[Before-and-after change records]
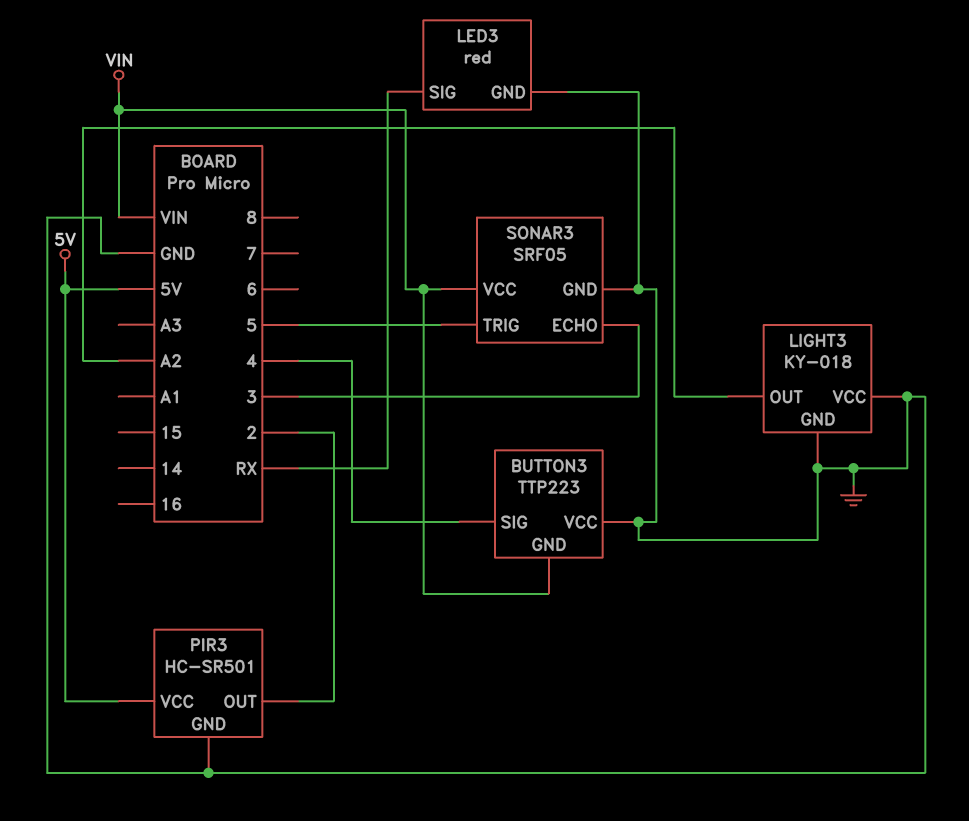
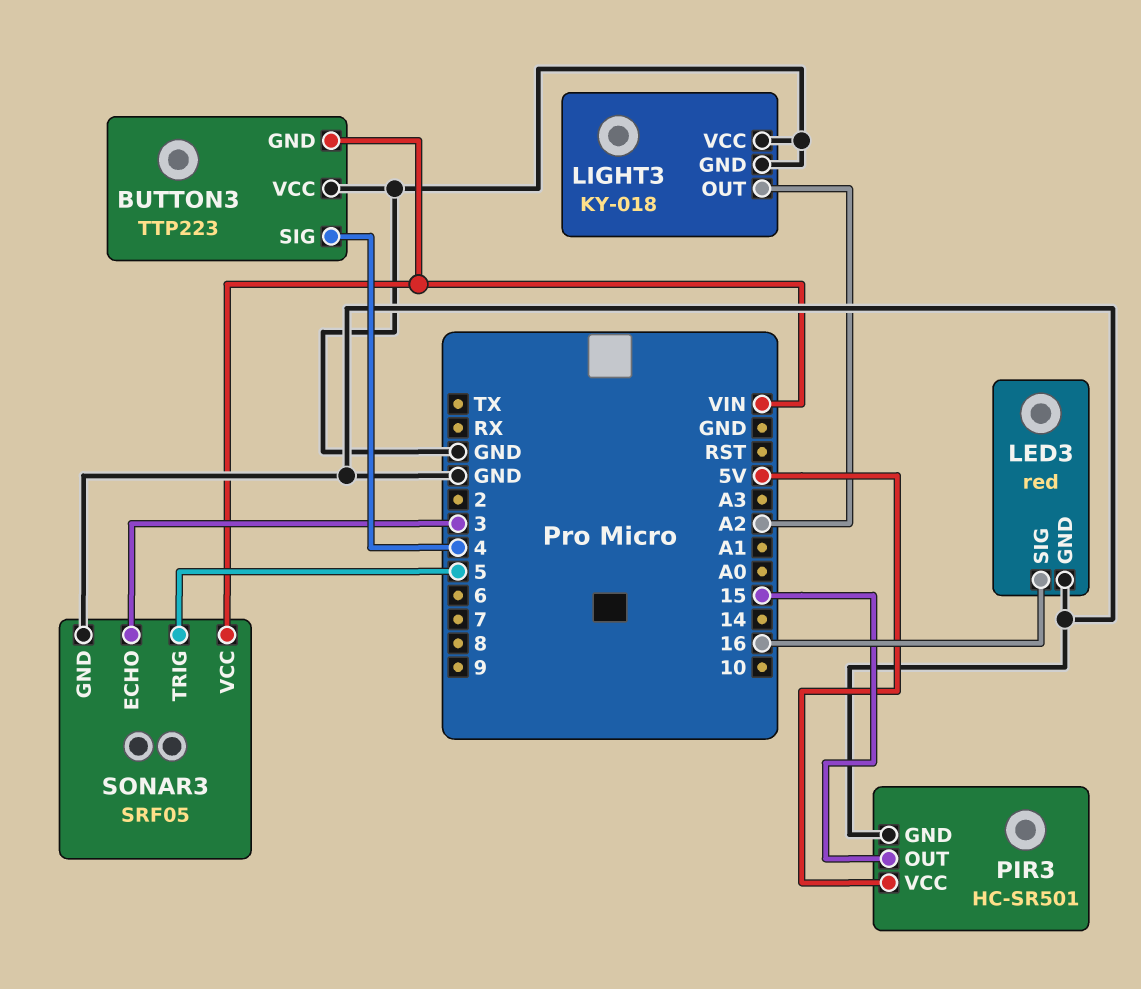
LED3 pin SIG: RX -> 16
PIR3 pin OUT: 2 -> 15

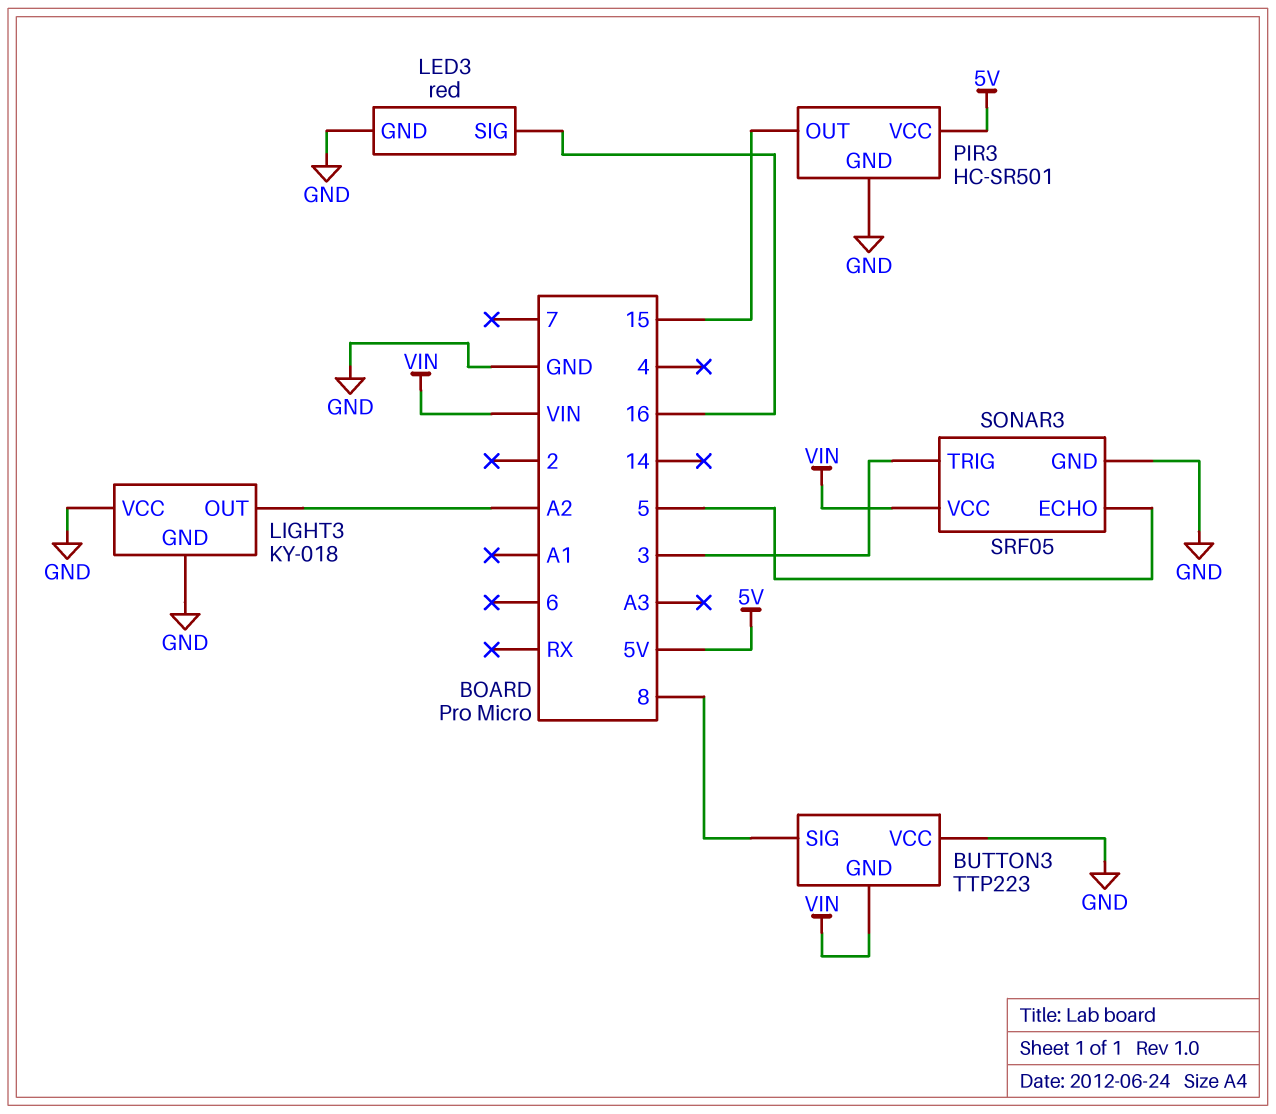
BUTTON3 pin SIG: 4 -> 8
SONAR3 pin ECHO: 3 -> 5
SONAR3 pin TRIG: 5 -> 3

**Exercise directions**: Leaving the pictures aside, give back all the records exactly as they are.

**Solution for this problem**:
LED3 pin SIG: RX -> 16
PIR3 pin OUT: 2 -> 15

BUTTON3 pin SIG: 4 -> 8
SONAR3 pin ECHO: 3 -> 5
SONAR3 pin TRIG: 5 -> 3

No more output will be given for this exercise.